** Data follows **
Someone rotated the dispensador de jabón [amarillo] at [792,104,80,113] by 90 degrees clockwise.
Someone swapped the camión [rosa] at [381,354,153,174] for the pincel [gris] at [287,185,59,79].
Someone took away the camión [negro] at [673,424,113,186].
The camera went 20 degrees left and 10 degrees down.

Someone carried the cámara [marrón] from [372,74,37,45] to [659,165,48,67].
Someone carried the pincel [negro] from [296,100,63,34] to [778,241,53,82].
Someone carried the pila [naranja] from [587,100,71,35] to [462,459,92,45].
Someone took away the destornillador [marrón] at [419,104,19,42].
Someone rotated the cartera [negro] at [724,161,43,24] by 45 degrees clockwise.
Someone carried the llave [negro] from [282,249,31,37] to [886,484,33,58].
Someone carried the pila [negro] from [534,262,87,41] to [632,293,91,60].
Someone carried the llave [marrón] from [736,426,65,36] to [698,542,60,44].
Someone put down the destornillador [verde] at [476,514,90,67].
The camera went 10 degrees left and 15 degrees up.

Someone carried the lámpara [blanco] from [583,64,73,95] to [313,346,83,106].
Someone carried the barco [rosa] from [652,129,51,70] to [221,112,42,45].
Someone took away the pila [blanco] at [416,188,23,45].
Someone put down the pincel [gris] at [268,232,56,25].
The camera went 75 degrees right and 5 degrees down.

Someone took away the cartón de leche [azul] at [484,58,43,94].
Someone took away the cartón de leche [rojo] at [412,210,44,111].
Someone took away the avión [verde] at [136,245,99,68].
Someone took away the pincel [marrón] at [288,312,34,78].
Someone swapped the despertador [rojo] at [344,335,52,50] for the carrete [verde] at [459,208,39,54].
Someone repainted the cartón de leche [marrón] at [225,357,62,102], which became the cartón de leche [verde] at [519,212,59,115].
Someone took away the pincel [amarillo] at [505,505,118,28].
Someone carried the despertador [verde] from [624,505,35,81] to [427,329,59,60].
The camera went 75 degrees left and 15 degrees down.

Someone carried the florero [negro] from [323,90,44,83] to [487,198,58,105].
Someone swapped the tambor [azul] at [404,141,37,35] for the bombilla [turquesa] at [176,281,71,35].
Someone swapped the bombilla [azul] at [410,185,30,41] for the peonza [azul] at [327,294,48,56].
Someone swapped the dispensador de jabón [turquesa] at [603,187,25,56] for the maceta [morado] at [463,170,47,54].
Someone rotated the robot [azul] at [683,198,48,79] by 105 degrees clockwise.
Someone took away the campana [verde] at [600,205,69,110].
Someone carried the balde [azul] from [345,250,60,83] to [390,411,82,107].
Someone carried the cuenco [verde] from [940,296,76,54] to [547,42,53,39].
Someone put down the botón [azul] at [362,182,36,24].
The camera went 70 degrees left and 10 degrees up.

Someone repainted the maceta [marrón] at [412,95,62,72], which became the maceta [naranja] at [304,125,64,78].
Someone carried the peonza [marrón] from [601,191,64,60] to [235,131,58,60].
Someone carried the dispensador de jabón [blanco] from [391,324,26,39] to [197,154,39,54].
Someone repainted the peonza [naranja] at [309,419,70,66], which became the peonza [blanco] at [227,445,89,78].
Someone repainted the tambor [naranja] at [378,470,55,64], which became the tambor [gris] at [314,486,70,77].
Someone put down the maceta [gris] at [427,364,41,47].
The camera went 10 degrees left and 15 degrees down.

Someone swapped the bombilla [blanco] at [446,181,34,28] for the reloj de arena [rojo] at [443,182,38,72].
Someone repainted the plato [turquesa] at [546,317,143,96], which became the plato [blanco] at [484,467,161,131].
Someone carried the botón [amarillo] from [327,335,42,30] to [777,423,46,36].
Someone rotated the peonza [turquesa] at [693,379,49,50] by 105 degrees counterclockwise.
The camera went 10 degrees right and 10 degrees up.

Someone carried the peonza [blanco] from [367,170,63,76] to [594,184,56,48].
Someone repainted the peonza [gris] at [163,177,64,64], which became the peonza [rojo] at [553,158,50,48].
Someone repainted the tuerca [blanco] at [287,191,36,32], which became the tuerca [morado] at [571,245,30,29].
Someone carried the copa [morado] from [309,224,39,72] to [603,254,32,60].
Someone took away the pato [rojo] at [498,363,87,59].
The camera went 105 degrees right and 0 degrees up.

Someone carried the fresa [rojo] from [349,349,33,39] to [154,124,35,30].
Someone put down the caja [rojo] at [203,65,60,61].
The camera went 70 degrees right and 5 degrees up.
** End of Data **
:: Work instruction ::
Copy every line of the records above that holds the word "cartón".

:: Reply to the task ::
Someone took away the cartón de leche [azul] at [484,58,43,94].
Someone took away the cartón de leche [rojo] at [412,210,44,111].
Someone repainted the cartón de leche [marrón] at [225,357,62,102], which became the cartón de leche [verde] at [519,212,59,115].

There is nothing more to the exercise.